WORK REQUEST
All lines from the opening of the material up to and including the line with "(722, 253) = (518, 323): white" should be transcribed exactly, pictures excepted.
################
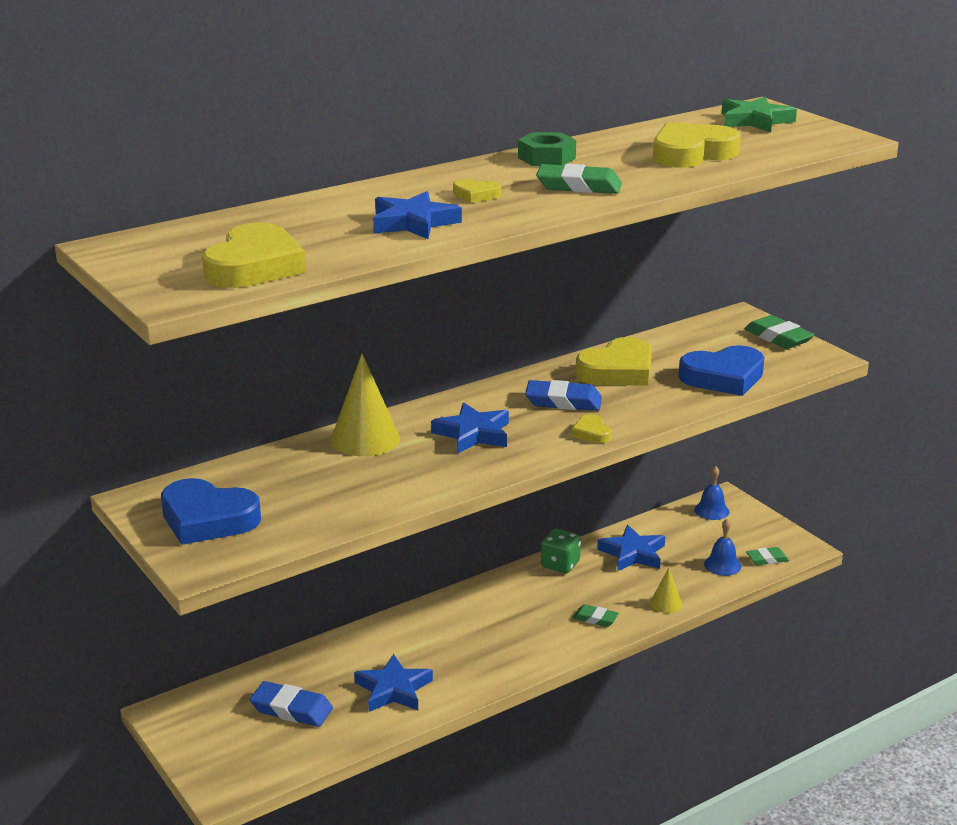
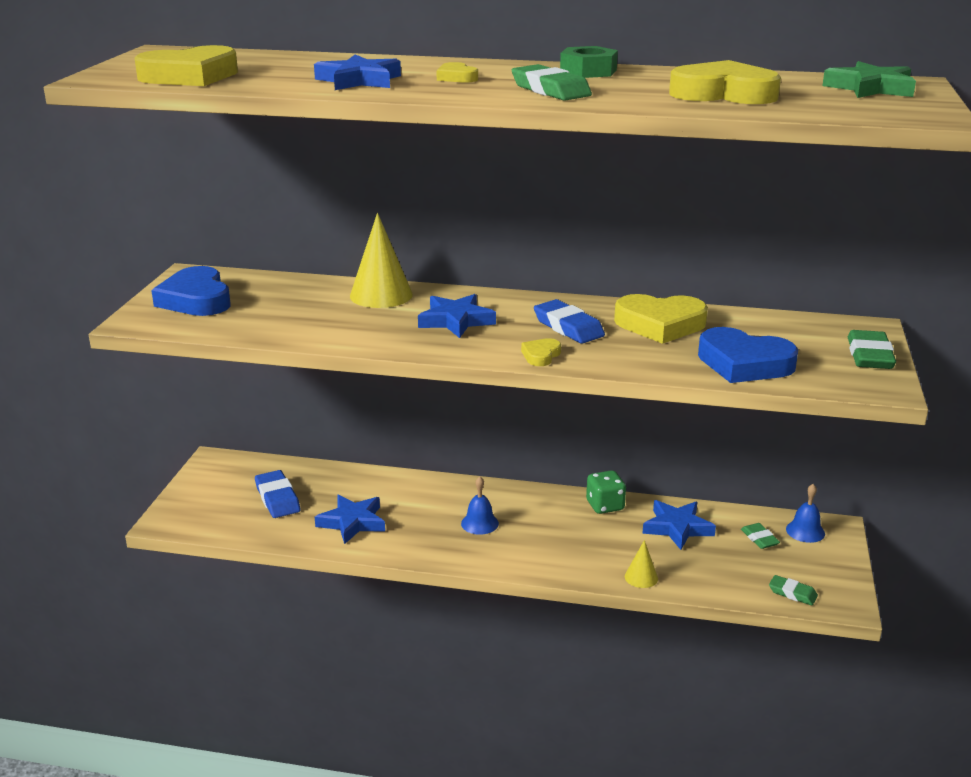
camera: 45 degrees right, 0 degrees up
(595, 619) = (566, 556): green eraser -> green eraser (759, 539)
(722, 565) = (742, 576): blue bell -> blue bell (479, 523)

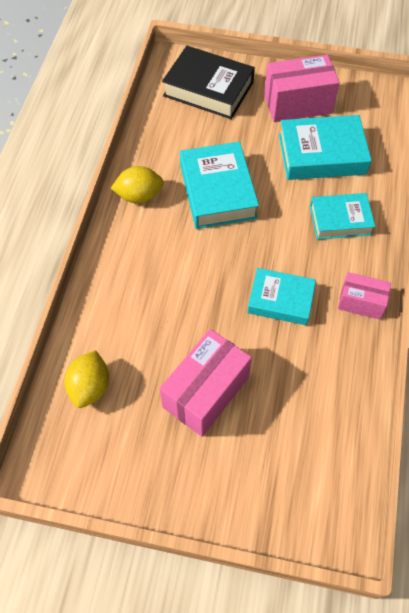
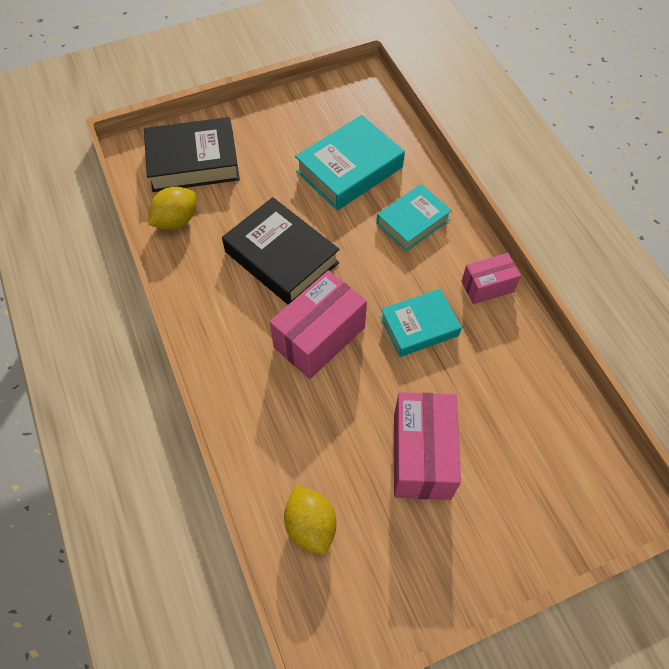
camera: 35 degrees left, 0 degrees up
(139, 196) = (208, 306): yellow lemon -> yellow lemon (176, 220)
(218, 191) = (281, 257): turquoise book -> black book
(297, 104) = (291, 133): pink box -> pink box (319, 337)

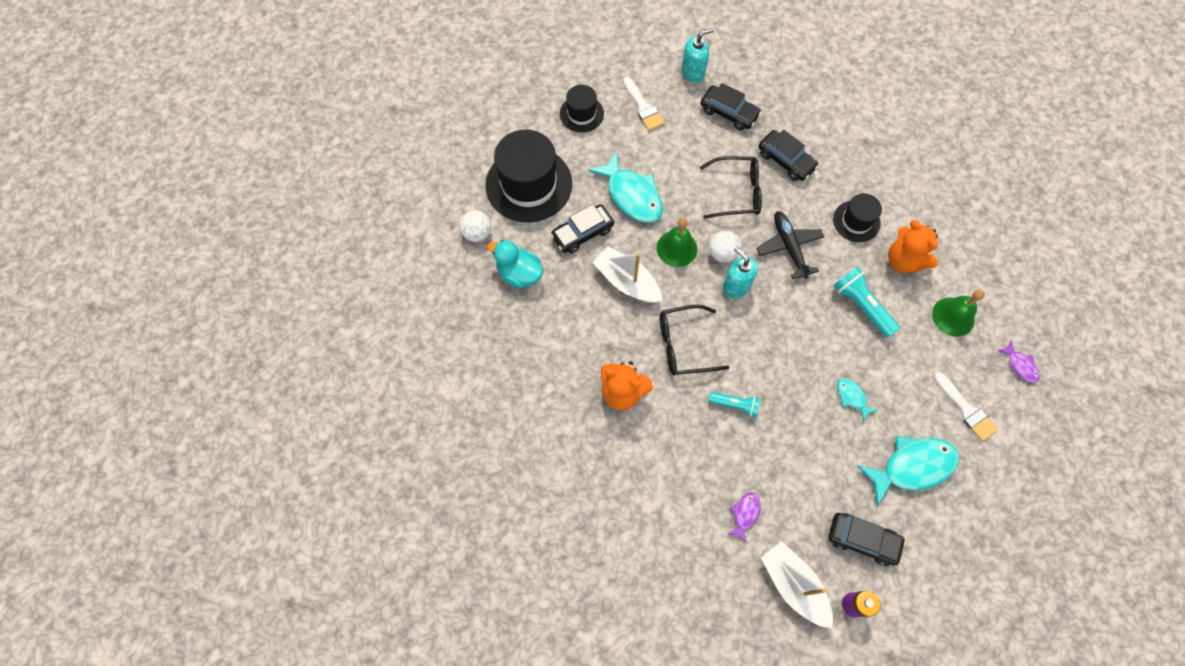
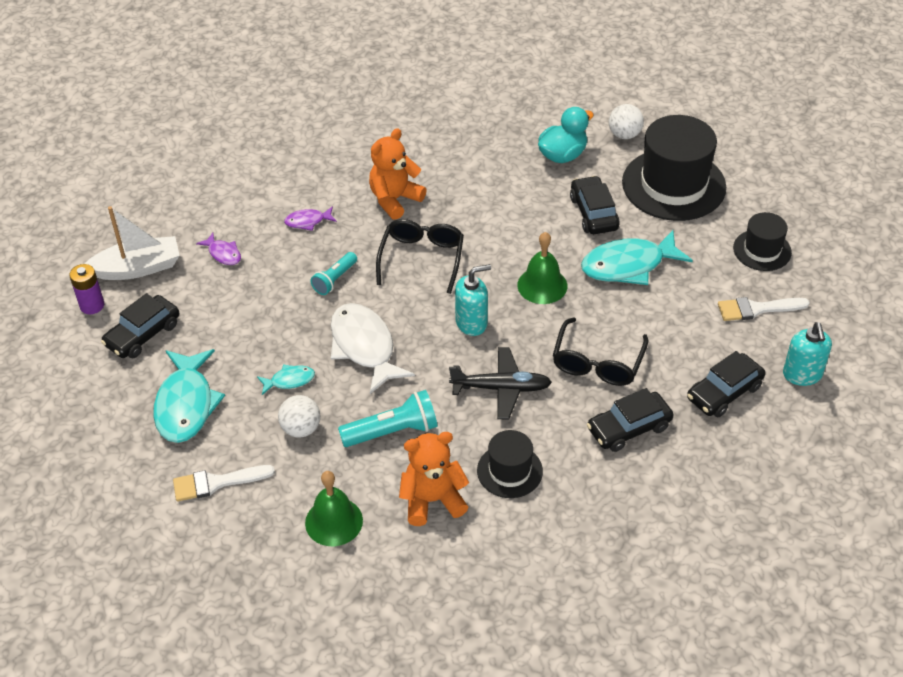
camera: 110 degrees right, 20 degrees down
(627, 282) = (517, 233): white boat -> none
(722, 253) = (518, 323): white ball -> white ball (301, 429)
(794, 354) = (364, 347): none -> white fish
(1020, 365) = (236, 566): purple fish -> purple fish (308, 221)

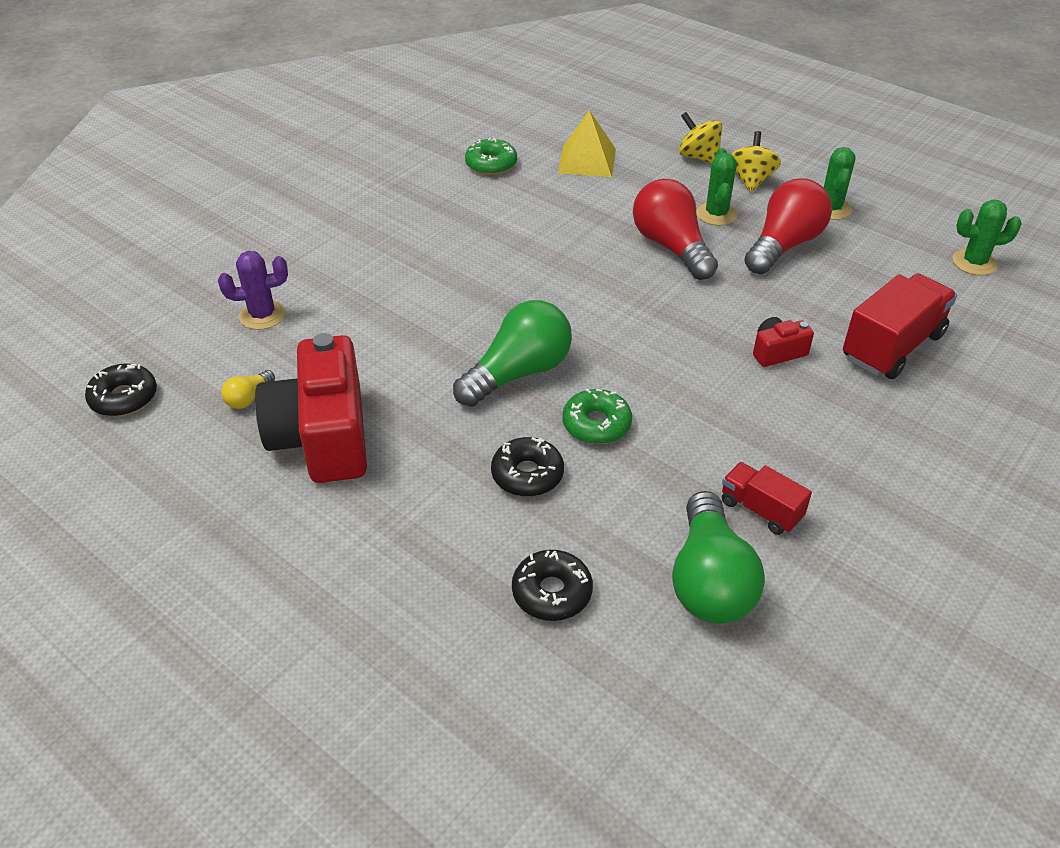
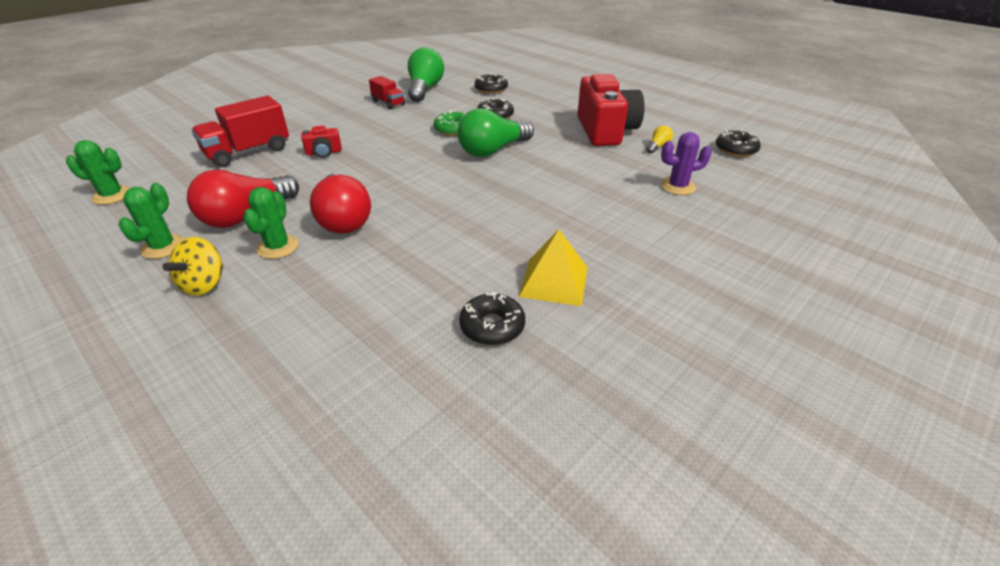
camera: 175 degrees left, 5 degrees down
(491, 164) = (492, 326): green donut -> black donut
(587, 160) = (372, 325): yellow pyramid -> yellow pyramid (554, 281)
(698, 157) = (232, 322): yellow spinning top -> none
################
EXPECTED ANSWER
camera: 45 degrees right, 0 degrees up
(595, 619) = (566, 556): green eraser -> green eraser (759, 539)
(722, 565) = (742, 576): blue bell -> blue bell (479, 523)

camera: 35 degrees left, 0 degrees up
(139, 196) = (208, 306): yellow lemon -> yellow lemon (176, 220)
(218, 191) = (281, 257): turquoise book -> black book
(297, 104) = (291, 133): pink box -> pink box (319, 337)

camera: 110 degrees right, 20 degrees down
(627, 282) = (517, 233): white boat -> none
(722, 253) = (518, 323): white ball -> white ball (301, 429)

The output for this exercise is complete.